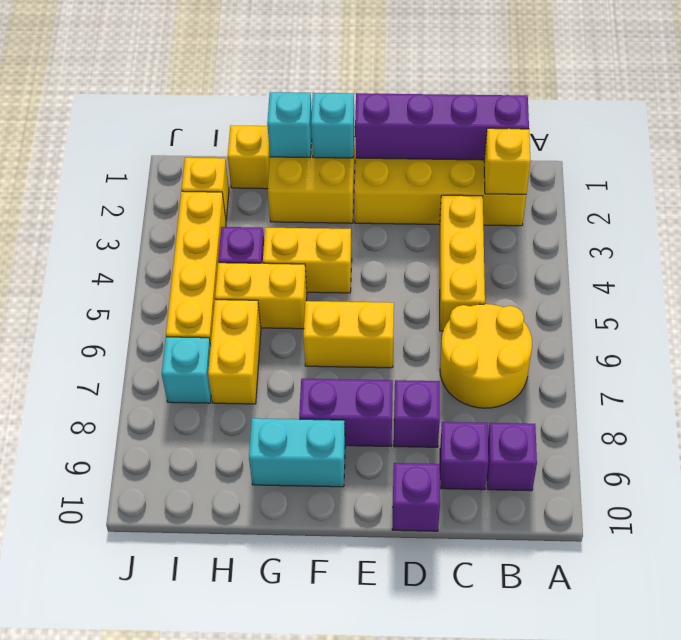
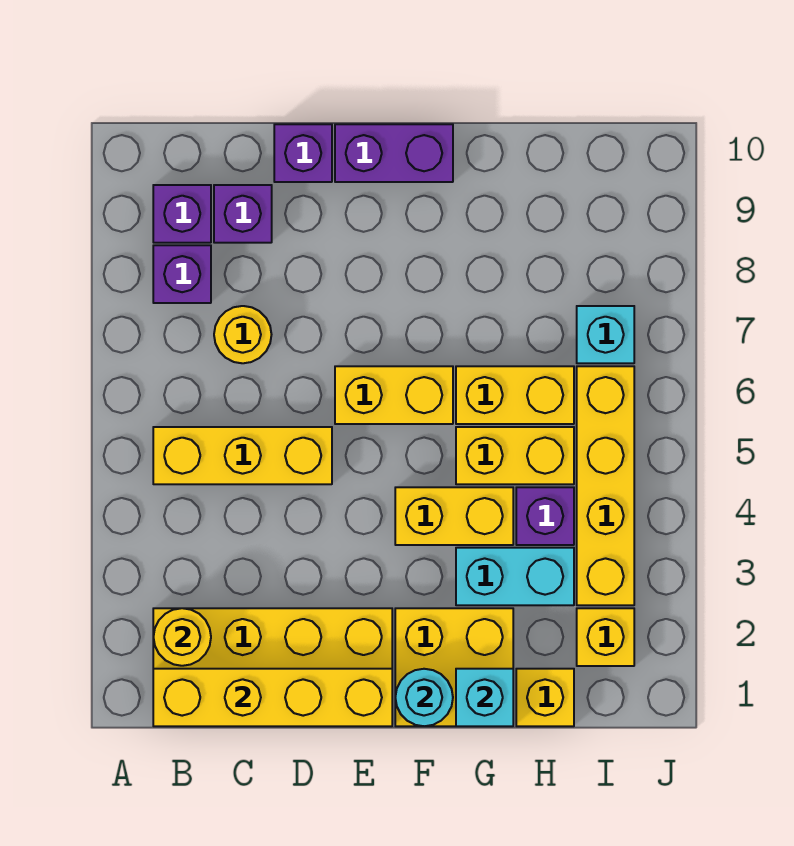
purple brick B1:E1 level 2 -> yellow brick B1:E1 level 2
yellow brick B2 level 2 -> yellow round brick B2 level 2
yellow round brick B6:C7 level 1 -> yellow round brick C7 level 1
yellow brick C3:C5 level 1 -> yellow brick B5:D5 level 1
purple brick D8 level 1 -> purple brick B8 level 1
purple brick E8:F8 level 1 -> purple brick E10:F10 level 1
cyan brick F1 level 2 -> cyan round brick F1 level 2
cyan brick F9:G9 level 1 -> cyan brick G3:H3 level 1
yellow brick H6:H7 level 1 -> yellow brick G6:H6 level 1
★ ★ ★ ★ ★
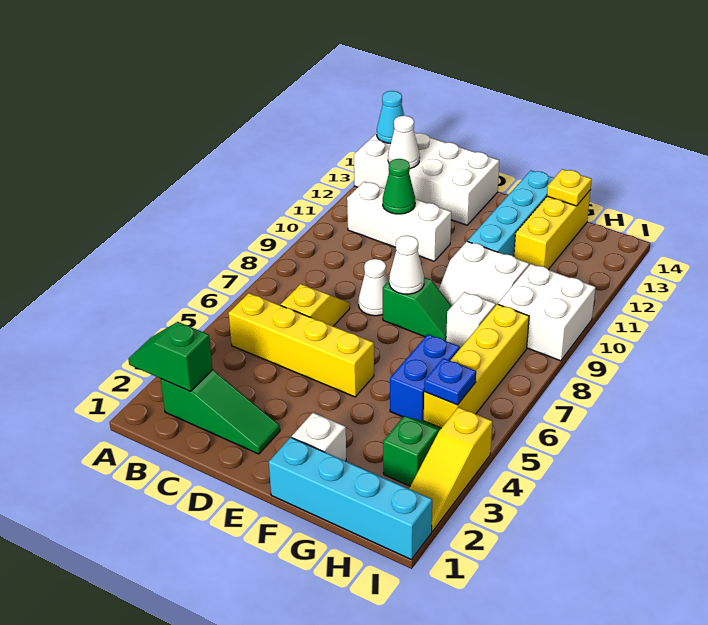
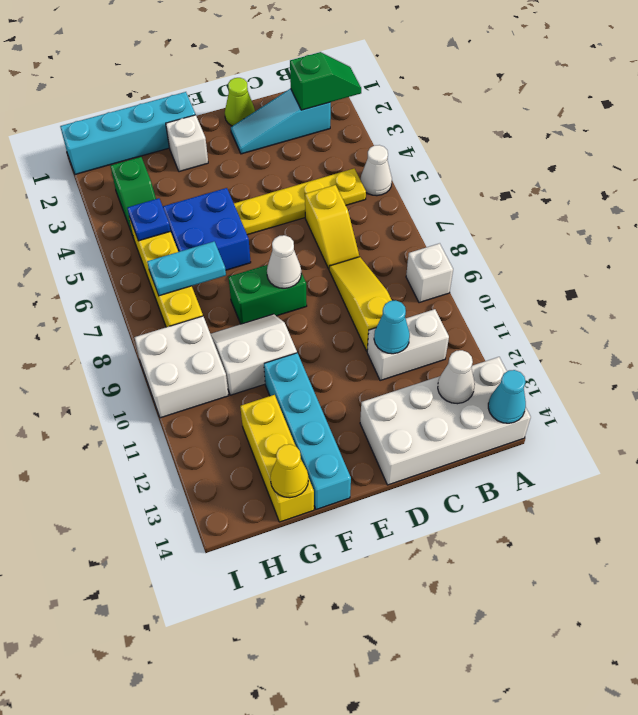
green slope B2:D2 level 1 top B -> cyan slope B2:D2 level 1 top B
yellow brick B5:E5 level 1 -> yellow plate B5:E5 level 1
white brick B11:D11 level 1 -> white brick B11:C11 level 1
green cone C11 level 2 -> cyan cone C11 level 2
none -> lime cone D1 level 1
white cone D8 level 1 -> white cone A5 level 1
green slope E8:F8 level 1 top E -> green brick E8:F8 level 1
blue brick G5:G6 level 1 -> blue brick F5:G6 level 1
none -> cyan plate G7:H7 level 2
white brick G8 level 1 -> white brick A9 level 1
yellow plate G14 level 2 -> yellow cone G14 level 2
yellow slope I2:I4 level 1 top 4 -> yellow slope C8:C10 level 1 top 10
★ ★ ★ ★ ★
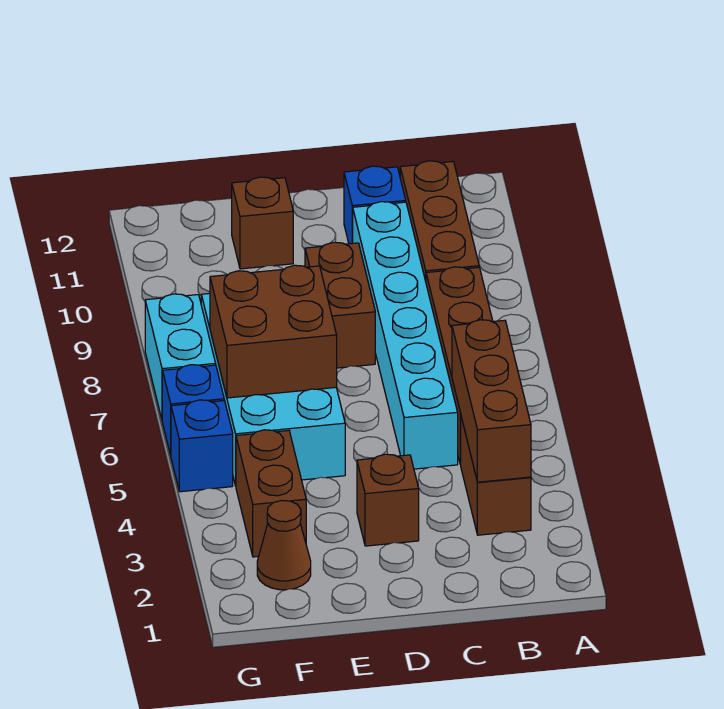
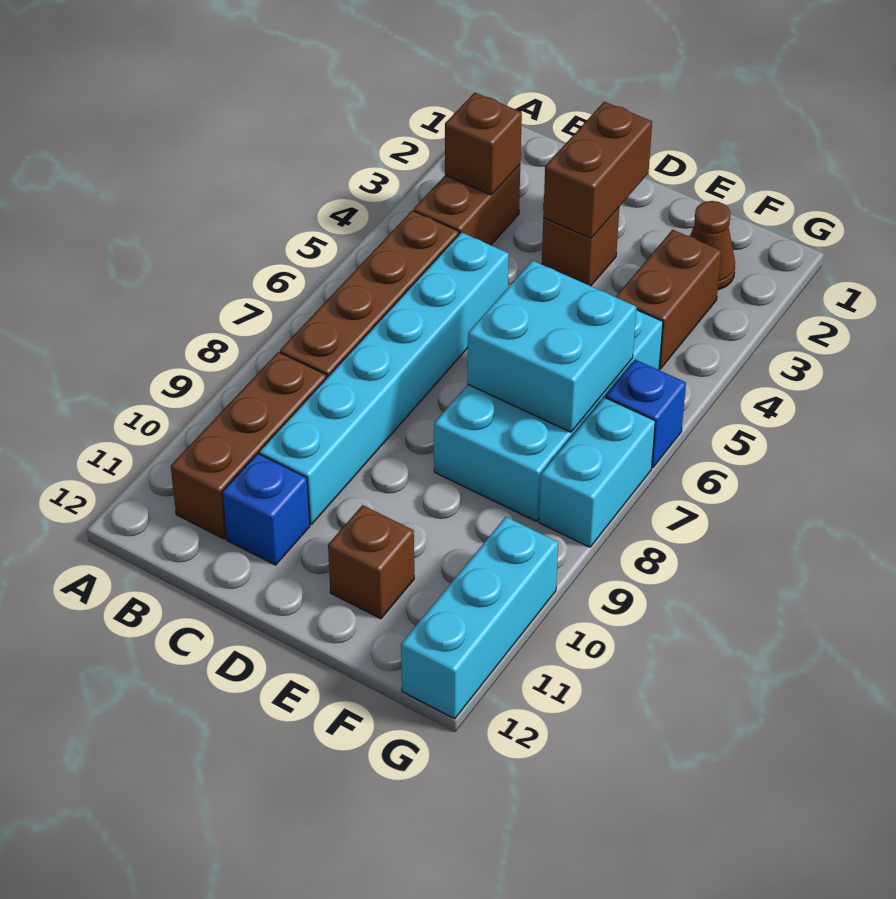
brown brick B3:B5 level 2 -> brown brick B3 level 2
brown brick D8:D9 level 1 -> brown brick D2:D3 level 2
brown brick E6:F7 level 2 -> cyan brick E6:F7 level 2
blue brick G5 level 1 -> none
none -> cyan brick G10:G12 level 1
★ ★ ★ ★ ★
-- Work required --
The lines above starting at the one that contains "purple brick D8" and ending at the one that contains "cyan brick F9:G9" must be transcribed exactly, and no other lines may appear.

-- Reply to the task --
purple brick D8 level 1 -> purple brick B8 level 1
purple brick E8:F8 level 1 -> purple brick E10:F10 level 1
cyan brick F1 level 2 -> cyan round brick F1 level 2
cyan brick F9:G9 level 1 -> cyan brick G3:H3 level 1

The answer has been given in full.